* **WORK INSTRUCTION**:
All pictures are to be skipped; retype only the lines from the top of the entries through the line with "none -> blue brick A7:A8 level 2", both included.
(DATA TO USE Opens)
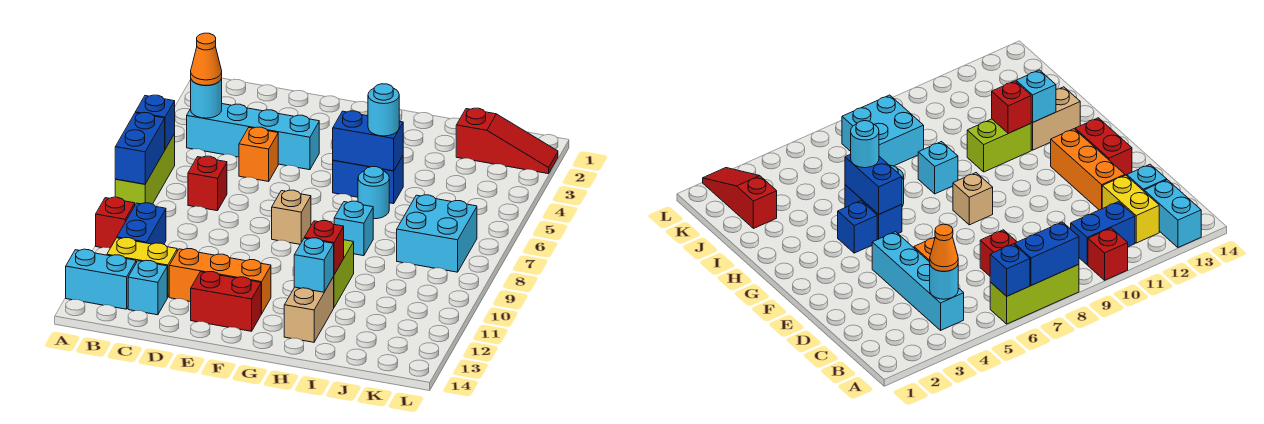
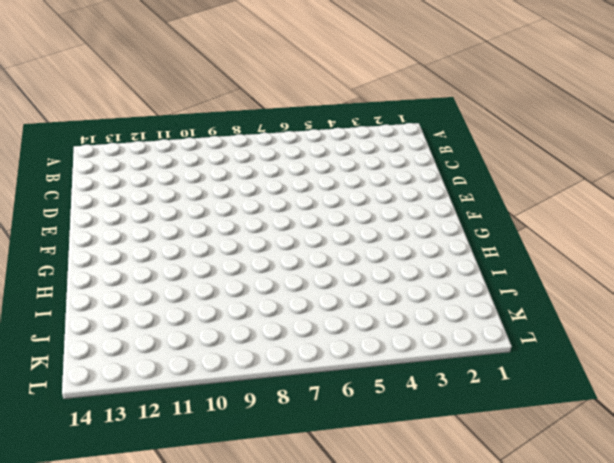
none -> lime brick A6:A8 level 1
none -> red brick A10 level 1
none -> cyan brick A13:B13 level 1

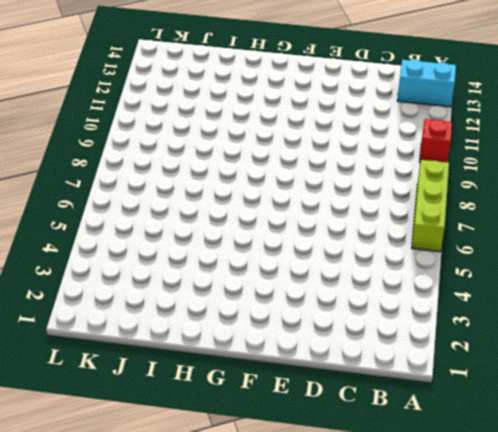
none -> cyan brick B4:E4 level 1
none -> blue brick B10:B11 level 1
none -> yellow brick B12:C12 level 1

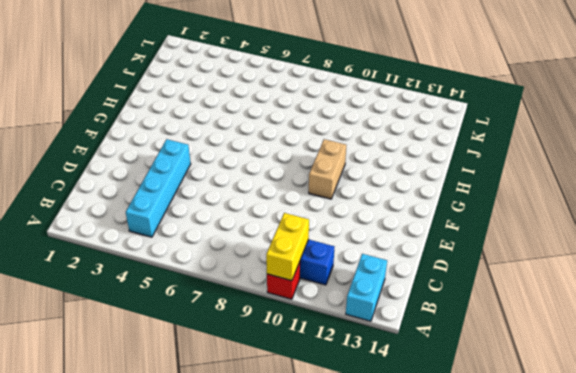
yellow brick A10:B10 level 2 -> yellow brick B12:C12 level 1
tan brick F10:G10 level 1 -> tan brick H12:H13 level 1
none -> lime brick A6:A8 level 1
none -> red brick C7 level 1
none -> cyan brick C13 level 1

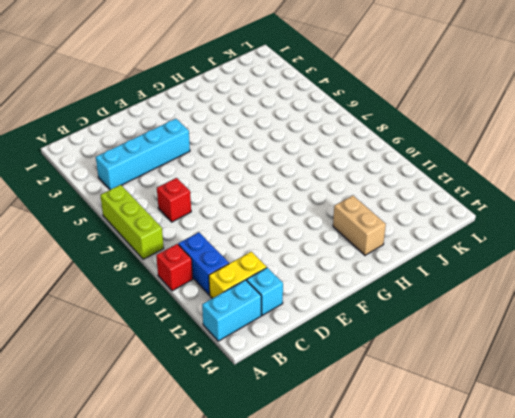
none -> orange brick D5 level 1
none -> orange brick D12:F12 level 1
none -> red brick E13:F13 level 1

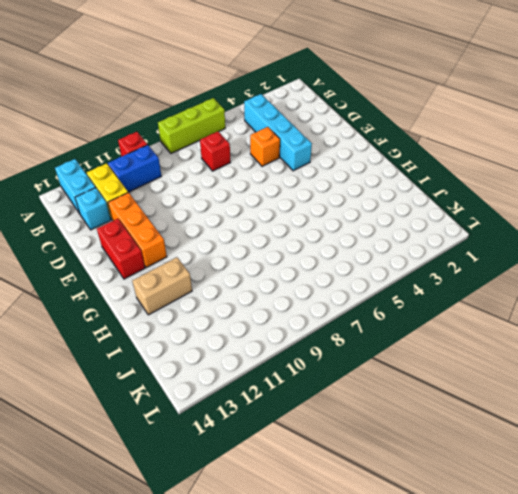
none -> tan brick F8 level 1
none -> blue brick G4 level 1
none -> blue brick G5:H5 level 1

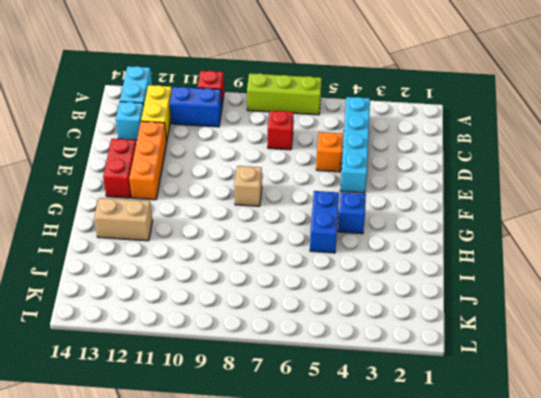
none -> cyan round brick H6 level 1
none -> cyan brick H8 level 1
none -> lime brick H10:H11 level 1

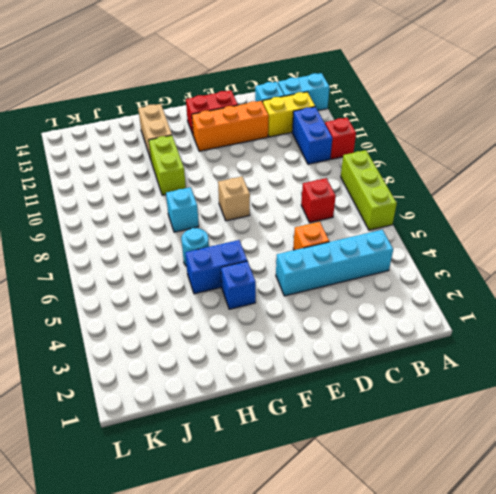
none -> red slope J2:L2 level 1 top J
none -> cyan brick J7:K8 level 1
none -> blue brick A6 level 2

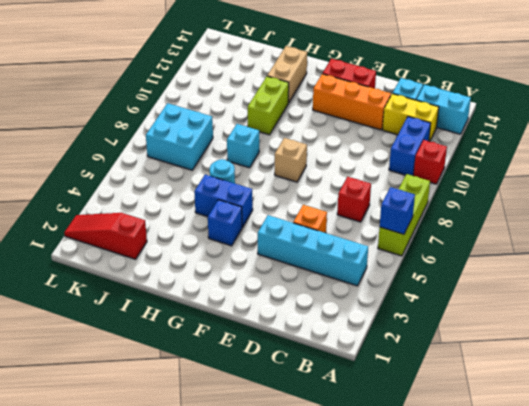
none -> blue brick A7:A8 level 2
none -> cyan round brick B4 level 2
none -> blue brick G5:H5 level 2

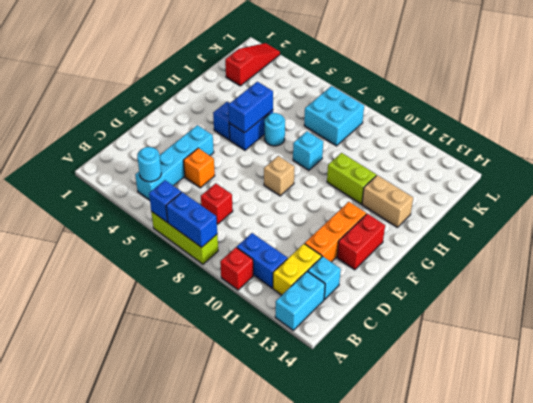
none -> red brick H11 level 2
none -> cyan brick H12 level 2
none -> orange cone B4 level 3

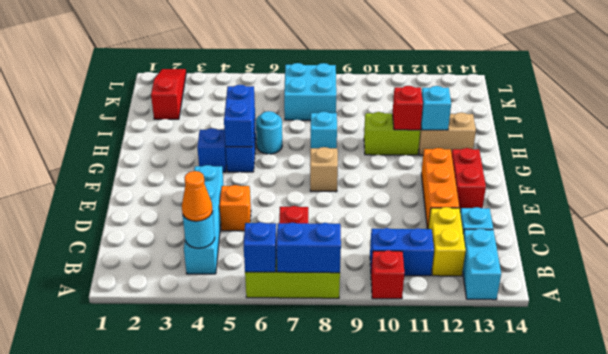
none -> cyan round brick H5 level 3

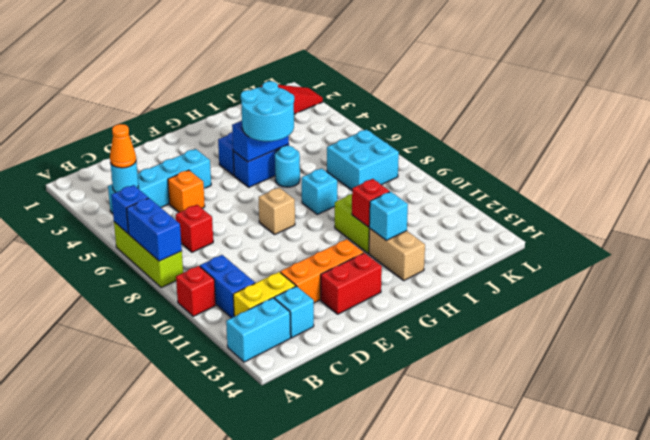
cyan round brick G5:H6 level 3 -> cyan round brick H5 level 3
(DATA TO USE Closes)
* **SOLUTION TO THE EXERCISE**:
none -> lime brick A6:A8 level 1
none -> red brick A10 level 1
none -> cyan brick A13:B13 level 1

none -> cyan brick B4:E4 level 1
none -> blue brick B10:B11 level 1
none -> yellow brick B12:C12 level 1

yellow brick A10:B10 level 2 -> yellow brick B12:C12 level 1
tan brick F10:G10 level 1 -> tan brick H12:H13 level 1
none -> lime brick A6:A8 level 1
none -> red brick C7 level 1
none -> cyan brick C13 level 1

none -> orange brick D5 level 1
none -> orange brick D12:F12 level 1
none -> red brick E13:F13 level 1

none -> tan brick F8 level 1
none -> blue brick G4 level 1
none -> blue brick G5:H5 level 1

none -> cyan round brick H6 level 1
none -> cyan brick H8 level 1
none -> lime brick H10:H11 level 1

none -> red slope J2:L2 level 1 top J
none -> cyan brick J7:K8 level 1
none -> blue brick A6 level 2

none -> blue brick A7:A8 level 2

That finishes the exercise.